— Work item —
Beginning at the line that mentions "red spinning top", retype the rest of the records below exactly. Pictures are not part of the copy.

Data for the task: Begin

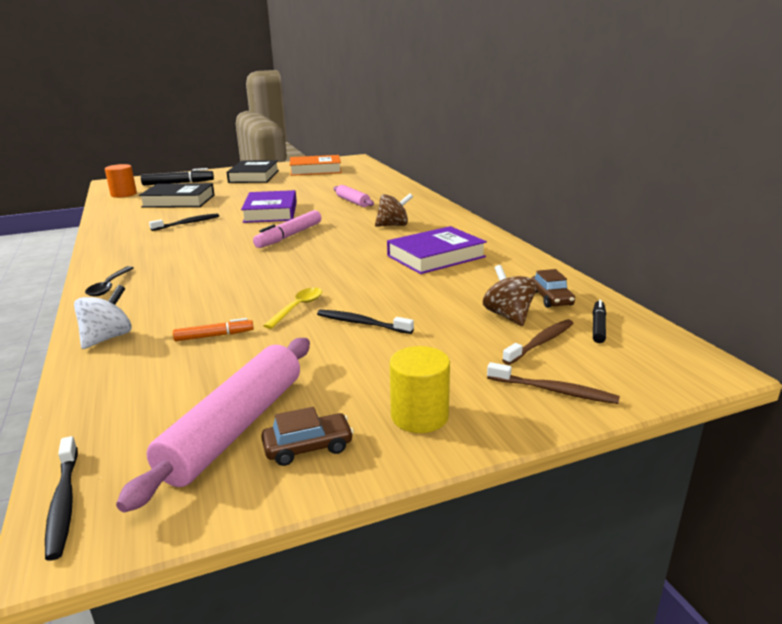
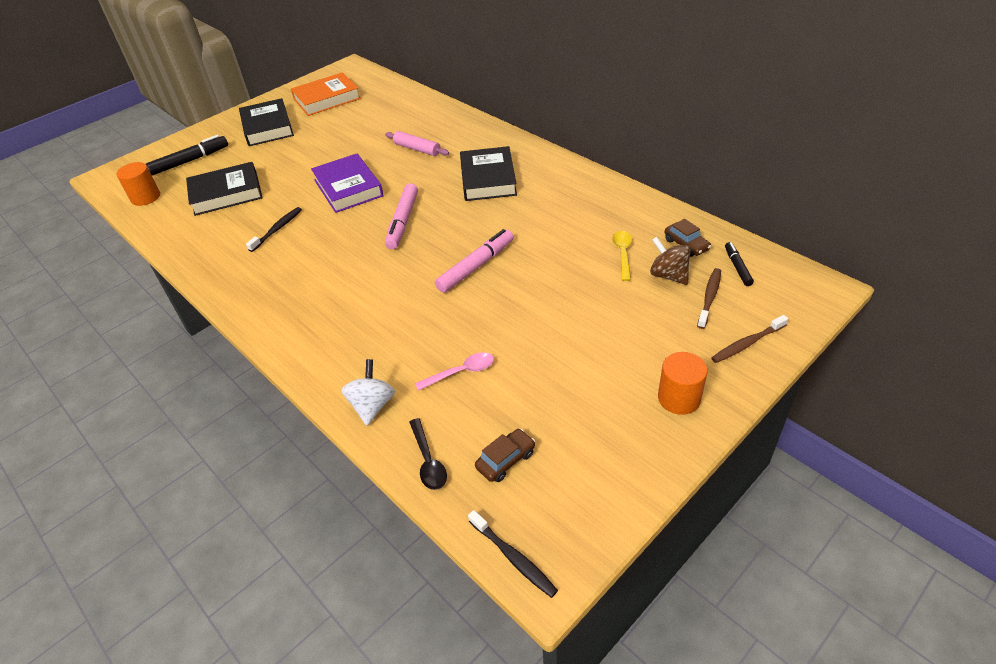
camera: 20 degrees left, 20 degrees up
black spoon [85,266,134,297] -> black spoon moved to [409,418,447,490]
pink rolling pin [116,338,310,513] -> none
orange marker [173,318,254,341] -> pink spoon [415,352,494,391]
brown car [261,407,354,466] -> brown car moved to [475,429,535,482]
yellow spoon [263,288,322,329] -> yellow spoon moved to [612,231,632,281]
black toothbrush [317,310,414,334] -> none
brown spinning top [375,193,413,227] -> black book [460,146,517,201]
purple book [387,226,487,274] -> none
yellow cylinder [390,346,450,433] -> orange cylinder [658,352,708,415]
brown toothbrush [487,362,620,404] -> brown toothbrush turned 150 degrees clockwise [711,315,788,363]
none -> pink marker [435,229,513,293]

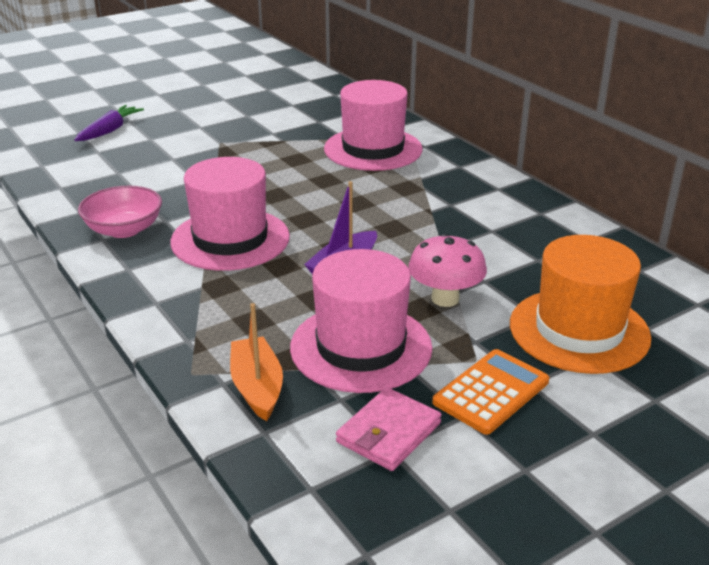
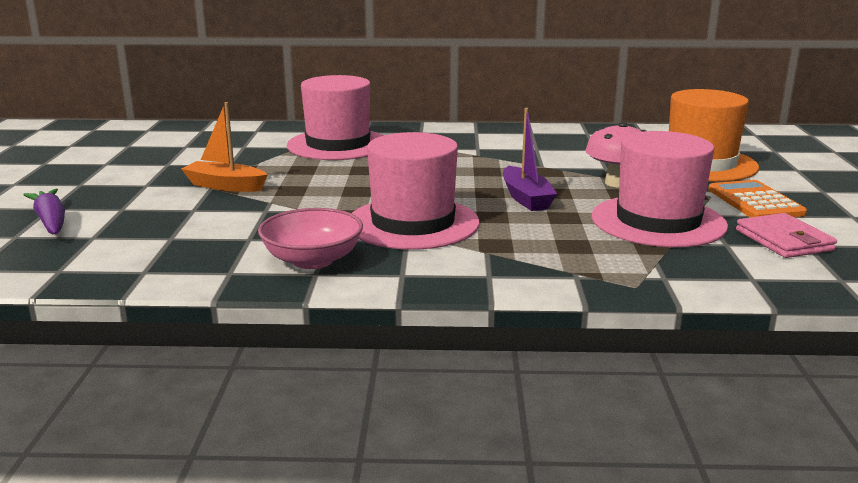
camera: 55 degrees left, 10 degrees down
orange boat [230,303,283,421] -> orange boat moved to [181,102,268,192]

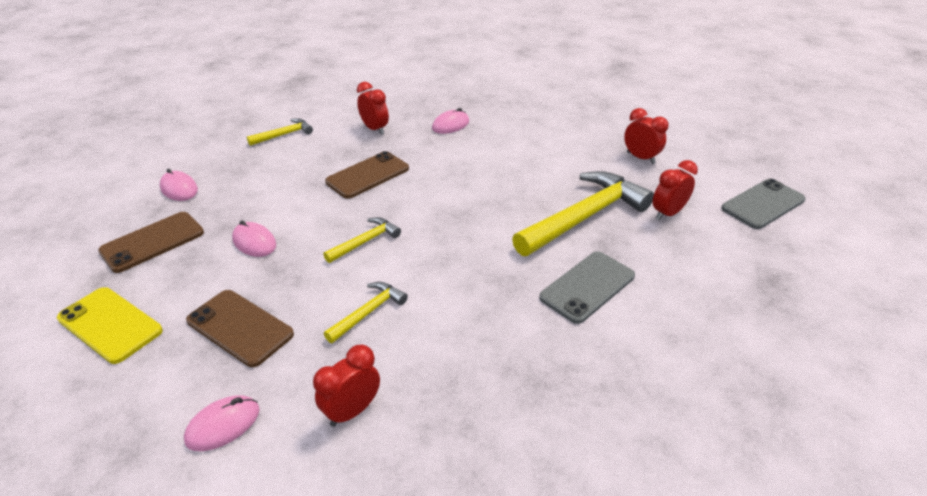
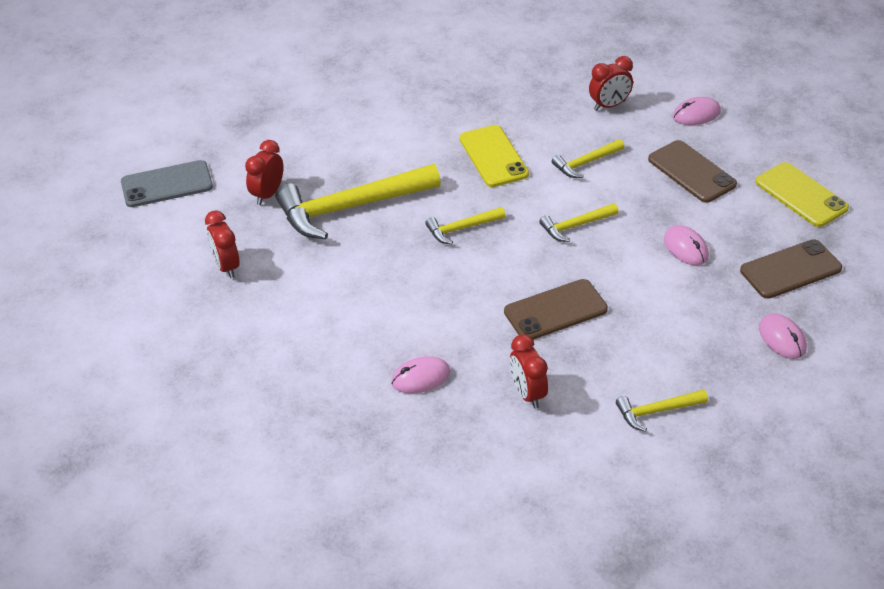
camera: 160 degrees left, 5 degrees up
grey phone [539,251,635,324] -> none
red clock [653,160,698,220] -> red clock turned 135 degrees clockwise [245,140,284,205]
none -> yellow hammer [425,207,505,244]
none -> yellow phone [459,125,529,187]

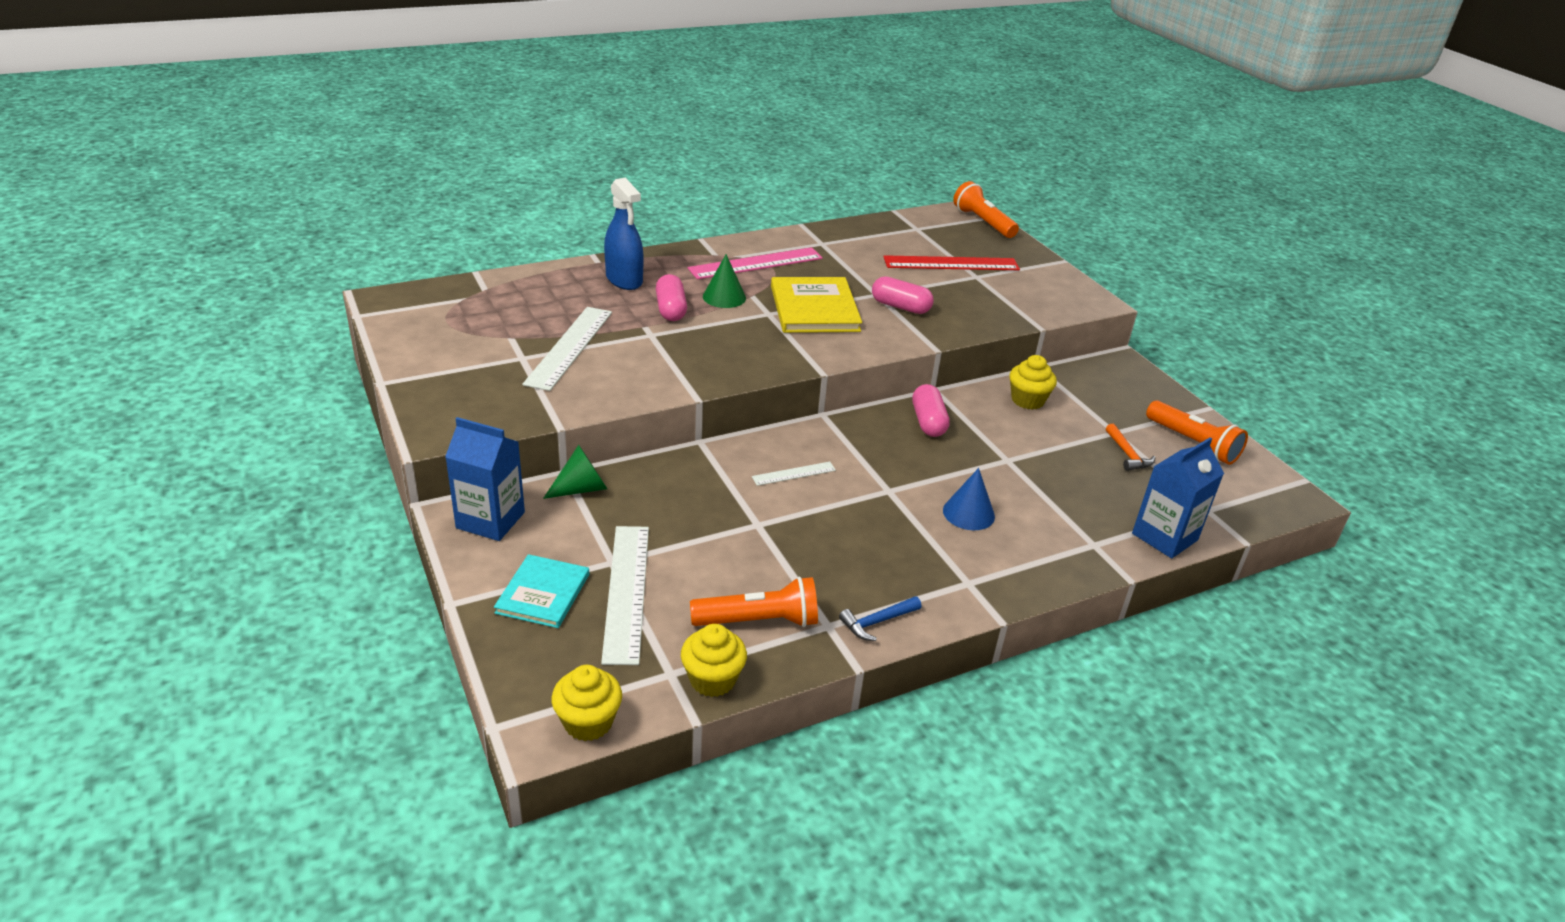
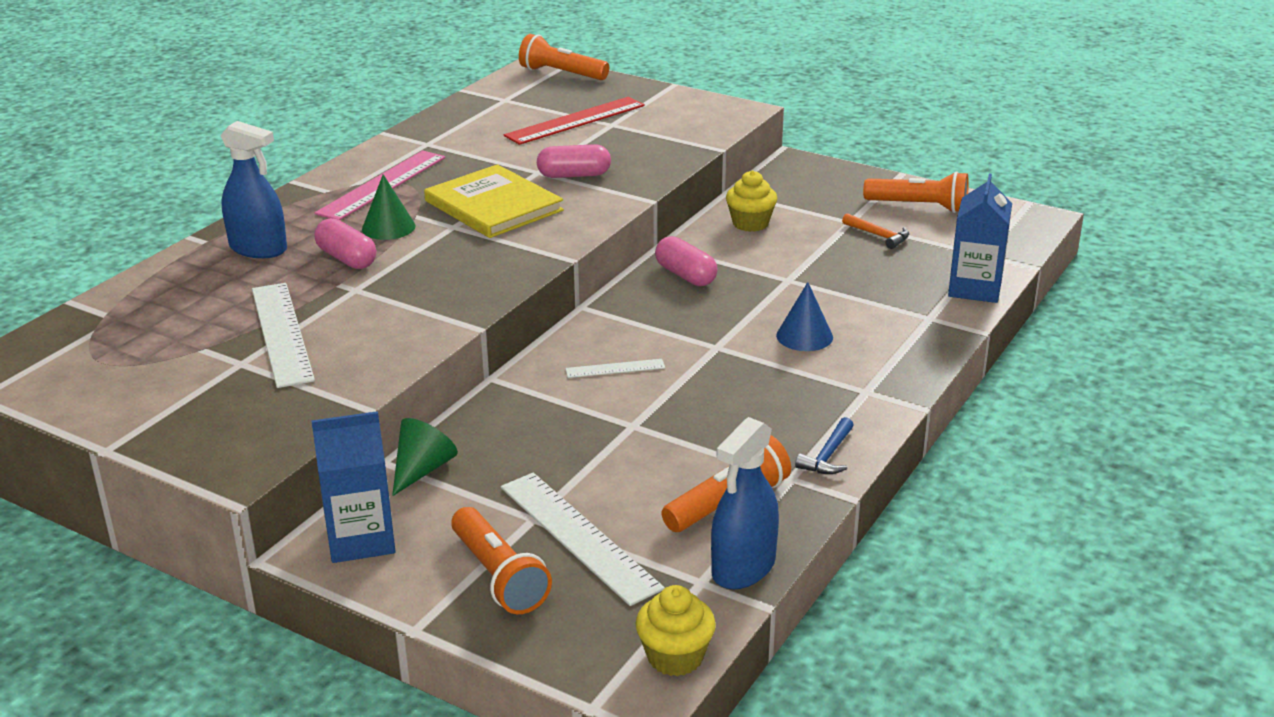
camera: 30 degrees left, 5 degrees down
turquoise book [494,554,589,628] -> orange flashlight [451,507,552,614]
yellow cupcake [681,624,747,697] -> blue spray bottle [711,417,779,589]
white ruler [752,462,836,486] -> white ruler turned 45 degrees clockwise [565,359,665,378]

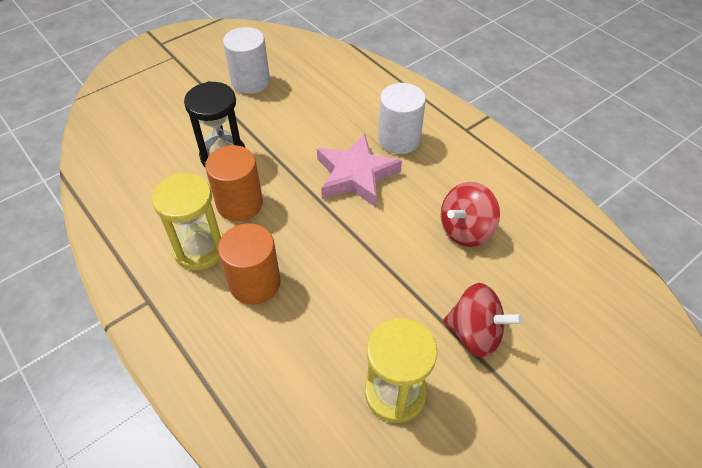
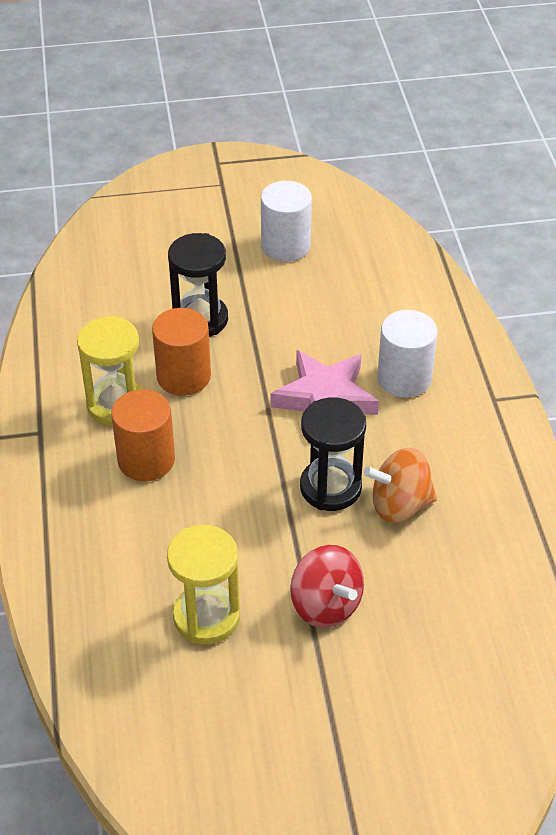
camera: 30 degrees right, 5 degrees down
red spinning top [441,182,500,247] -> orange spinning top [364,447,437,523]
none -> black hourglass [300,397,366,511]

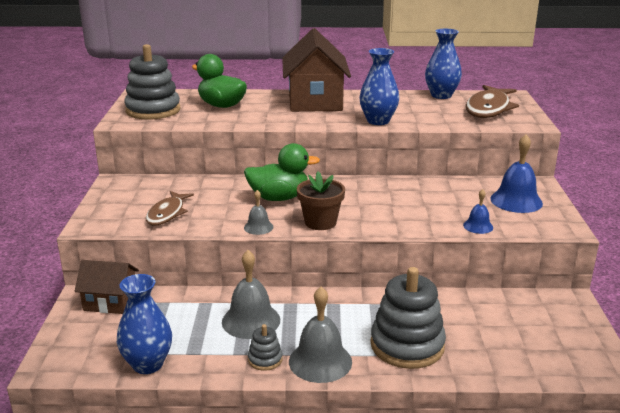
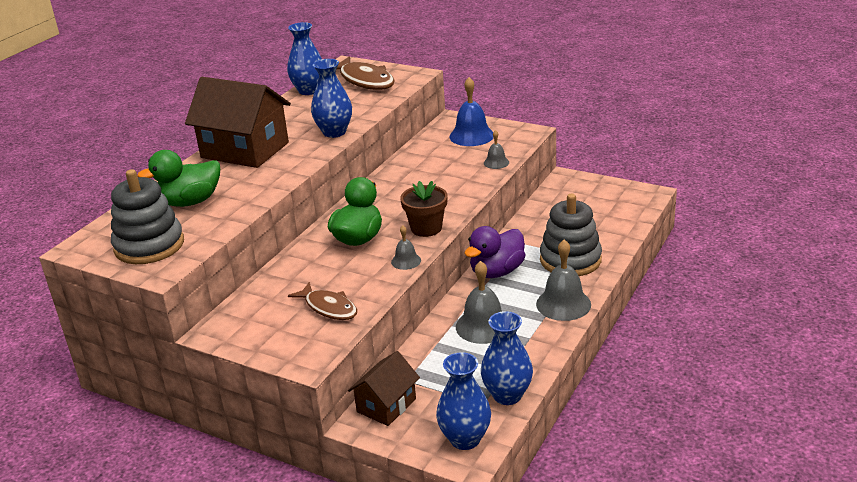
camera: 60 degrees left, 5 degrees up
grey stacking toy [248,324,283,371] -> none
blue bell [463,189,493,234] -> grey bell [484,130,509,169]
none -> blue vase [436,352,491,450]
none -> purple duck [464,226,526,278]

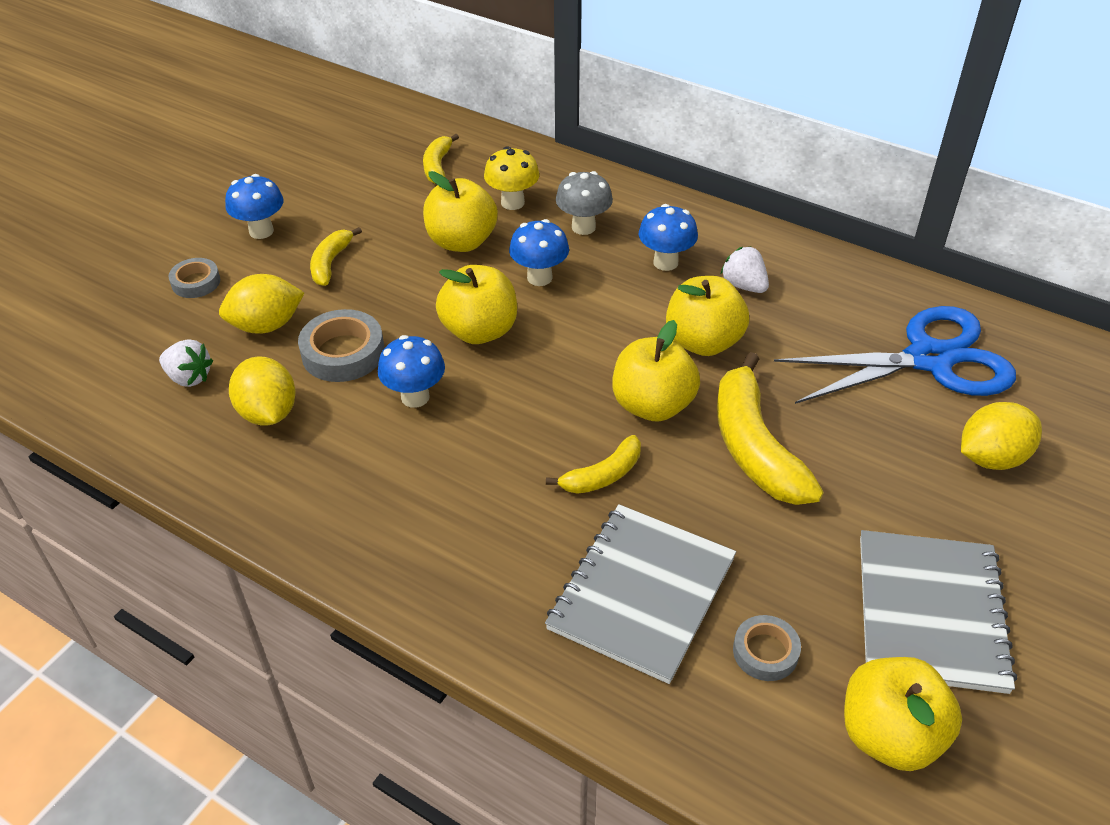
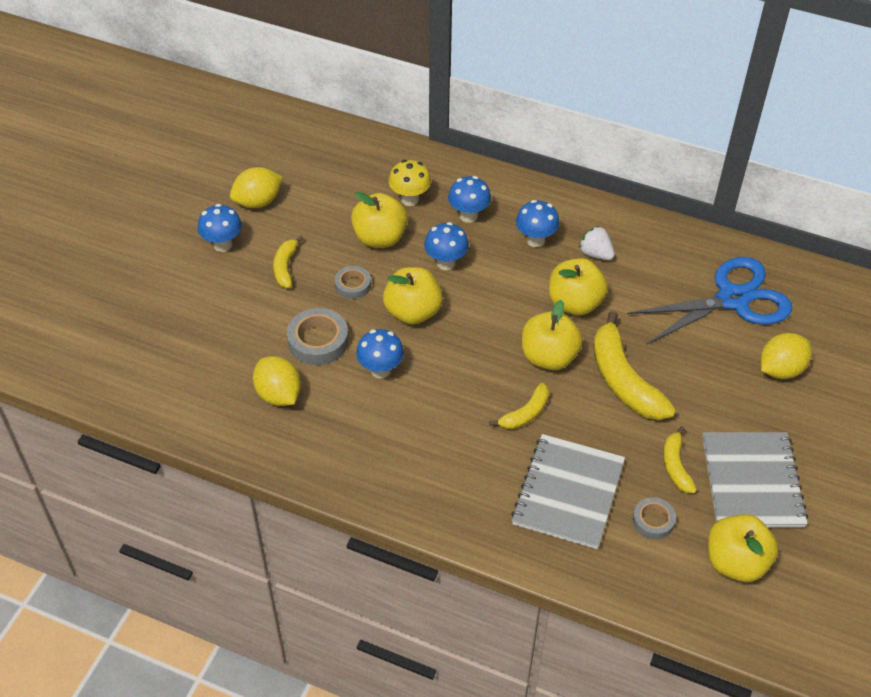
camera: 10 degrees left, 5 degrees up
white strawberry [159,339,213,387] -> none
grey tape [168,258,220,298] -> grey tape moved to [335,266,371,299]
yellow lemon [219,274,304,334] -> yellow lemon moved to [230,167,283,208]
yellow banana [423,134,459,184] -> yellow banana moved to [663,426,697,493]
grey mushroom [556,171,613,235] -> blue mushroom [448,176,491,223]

Data for the task: End

— Response —
red spinning top [441,182,500,247] -> orange spinning top [364,447,437,523]
none -> black hourglass [300,397,366,511]

camera: 60 degrees left, 5 degrees up
grey stacking toy [248,324,283,371] -> none
blue bell [463,189,493,234] -> grey bell [484,130,509,169]
none -> blue vase [436,352,491,450]
none -> purple duck [464,226,526,278]

camera: 10 degrees left, 5 degrees up
white strawberry [159,339,213,387] -> none
grey tape [168,258,220,298] -> grey tape moved to [335,266,371,299]
yellow lemon [219,274,304,334] -> yellow lemon moved to [230,167,283,208]
yellow banana [423,134,459,184] -> yellow banana moved to [663,426,697,493]
grey mushroom [556,171,613,235] -> blue mushroom [448,176,491,223]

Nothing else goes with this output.